▸ EXERCISE OBJECTIVE
Each record must be output exactly and in full.

▸ DATA FOR REVIEW
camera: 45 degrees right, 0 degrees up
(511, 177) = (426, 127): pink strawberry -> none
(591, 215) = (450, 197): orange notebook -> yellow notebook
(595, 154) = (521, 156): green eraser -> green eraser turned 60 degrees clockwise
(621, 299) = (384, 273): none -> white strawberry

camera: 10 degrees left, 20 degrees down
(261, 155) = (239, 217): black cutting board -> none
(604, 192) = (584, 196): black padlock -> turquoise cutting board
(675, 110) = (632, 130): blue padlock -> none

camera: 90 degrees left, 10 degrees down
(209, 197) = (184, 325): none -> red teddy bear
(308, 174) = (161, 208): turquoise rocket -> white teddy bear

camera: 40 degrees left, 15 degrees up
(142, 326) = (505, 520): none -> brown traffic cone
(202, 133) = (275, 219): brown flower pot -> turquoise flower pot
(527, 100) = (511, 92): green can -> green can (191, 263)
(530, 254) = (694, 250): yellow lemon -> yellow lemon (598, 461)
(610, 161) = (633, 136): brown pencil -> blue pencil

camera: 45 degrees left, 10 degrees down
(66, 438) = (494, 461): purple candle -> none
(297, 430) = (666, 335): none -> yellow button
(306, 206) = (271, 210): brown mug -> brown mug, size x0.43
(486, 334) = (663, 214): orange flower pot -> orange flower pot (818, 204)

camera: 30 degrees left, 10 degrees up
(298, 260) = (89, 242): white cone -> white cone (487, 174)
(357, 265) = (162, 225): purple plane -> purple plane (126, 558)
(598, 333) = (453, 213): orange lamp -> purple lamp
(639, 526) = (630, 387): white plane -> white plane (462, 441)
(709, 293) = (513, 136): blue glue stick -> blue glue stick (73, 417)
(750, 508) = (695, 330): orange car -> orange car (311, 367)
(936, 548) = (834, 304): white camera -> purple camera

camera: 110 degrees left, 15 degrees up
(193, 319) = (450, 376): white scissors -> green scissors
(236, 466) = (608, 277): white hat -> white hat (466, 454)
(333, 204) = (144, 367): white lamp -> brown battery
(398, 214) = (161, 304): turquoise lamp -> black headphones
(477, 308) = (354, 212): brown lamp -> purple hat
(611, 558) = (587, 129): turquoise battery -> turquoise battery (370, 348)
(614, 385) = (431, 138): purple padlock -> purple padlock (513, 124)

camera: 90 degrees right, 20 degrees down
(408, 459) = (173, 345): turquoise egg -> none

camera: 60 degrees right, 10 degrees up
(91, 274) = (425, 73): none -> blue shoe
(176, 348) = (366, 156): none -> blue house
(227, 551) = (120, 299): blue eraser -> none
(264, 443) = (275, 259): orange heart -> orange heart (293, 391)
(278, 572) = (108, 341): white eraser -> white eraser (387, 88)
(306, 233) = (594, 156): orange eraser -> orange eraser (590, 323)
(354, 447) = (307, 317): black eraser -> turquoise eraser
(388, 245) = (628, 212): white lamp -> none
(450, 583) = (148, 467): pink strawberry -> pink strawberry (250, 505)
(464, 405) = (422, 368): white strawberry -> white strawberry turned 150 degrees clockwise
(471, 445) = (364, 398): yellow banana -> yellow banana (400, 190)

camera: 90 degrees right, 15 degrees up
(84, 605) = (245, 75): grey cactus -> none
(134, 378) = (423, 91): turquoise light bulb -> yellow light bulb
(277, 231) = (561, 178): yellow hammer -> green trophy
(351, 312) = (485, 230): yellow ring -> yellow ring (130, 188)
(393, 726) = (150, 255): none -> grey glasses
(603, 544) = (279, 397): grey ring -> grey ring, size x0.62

▸ ANSWER SECTION
camera: 45 degrees right, 0 degrees up
(511, 177) = (426, 127): pink strawberry -> none
(591, 215) = (450, 197): orange notebook -> yellow notebook
(595, 154) = (521, 156): green eraser -> green eraser turned 60 degrees clockwise
(621, 299) = (384, 273): none -> white strawberry

camera: 10 degrees left, 20 degrees down
(261, 155) = (239, 217): black cutting board -> none
(604, 192) = (584, 196): black padlock -> turquoise cutting board
(675, 110) = (632, 130): blue padlock -> none

camera: 90 degrees left, 10 degrees down
(209, 197) = (184, 325): none -> red teddy bear
(308, 174) = (161, 208): turquoise rocket -> white teddy bear

camera: 40 degrees left, 15 degrees up
(142, 326) = (505, 520): none -> brown traffic cone
(202, 133) = (275, 219): brown flower pot -> turquoise flower pot
(527, 100) = (511, 92): green can -> green can (191, 263)
(530, 254) = (694, 250): yellow lemon -> yellow lemon (598, 461)
(610, 161) = (633, 136): brown pencil -> blue pencil

camera: 45 degrees left, 10 degrees down
(66, 438) = (494, 461): purple candle -> none
(297, 430) = (666, 335): none -> yellow button
(306, 206) = (271, 210): brown mug -> brown mug, size x0.43
(486, 334) = (663, 214): orange flower pot -> orange flower pot (818, 204)

camera: 30 degrees left, 10 degrees up
(298, 260) = (89, 242): white cone -> white cone (487, 174)
(357, 265) = (162, 225): purple plane -> purple plane (126, 558)
(598, 333) = (453, 213): orange lamp -> purple lamp
(639, 526) = (630, 387): white plane -> white plane (462, 441)
(709, 293) = (513, 136): blue glue stick -> blue glue stick (73, 417)
(750, 508) = (695, 330): orange car -> orange car (311, 367)
(936, 548) = (834, 304): white camera -> purple camera

camera: 110 degrees left, 15 degrees up
(193, 319) = (450, 376): white scissors -> green scissors
(236, 466) = (608, 277): white hat -> white hat (466, 454)
(333, 204) = (144, 367): white lamp -> brown battery
(398, 214) = (161, 304): turquoise lamp -> black headphones
(477, 308) = (354, 212): brown lamp -> purple hat
(611, 558) = (587, 129): turquoise battery -> turquoise battery (370, 348)
(614, 385) = (431, 138): purple padlock -> purple padlock (513, 124)

camera: 90 degrees right, 20 degrees down
(408, 459) = (173, 345): turquoise egg -> none

camera: 60 degrees right, 10 degrees up
(91, 274) = (425, 73): none -> blue shoe
(176, 348) = (366, 156): none -> blue house
(227, 551) = (120, 299): blue eraser -> none
(264, 443) = (275, 259): orange heart -> orange heart (293, 391)
(278, 572) = (108, 341): white eraser -> white eraser (387, 88)
(306, 233) = (594, 156): orange eraser -> orange eraser (590, 323)
(354, 447) = (307, 317): black eraser -> turquoise eraser
(388, 245) = (628, 212): white lamp -> none
(450, 583) = (148, 467): pink strawberry -> pink strawberry (250, 505)
(464, 405) = (422, 368): white strawberry -> white strawberry turned 150 degrees clockwise
(471, 445) = (364, 398): yellow banana -> yellow banana (400, 190)

camera: 90 degrees right, 15 degrees up
(84, 605) = (245, 75): grey cactus -> none
(134, 378) = (423, 91): turquoise light bulb -> yellow light bulb
(277, 231) = (561, 178): yellow hammer -> green trophy
(351, 312) = (485, 230): yellow ring -> yellow ring (130, 188)
(393, 726) = (150, 255): none -> grey glasses
(603, 544) = (279, 397): grey ring -> grey ring, size x0.62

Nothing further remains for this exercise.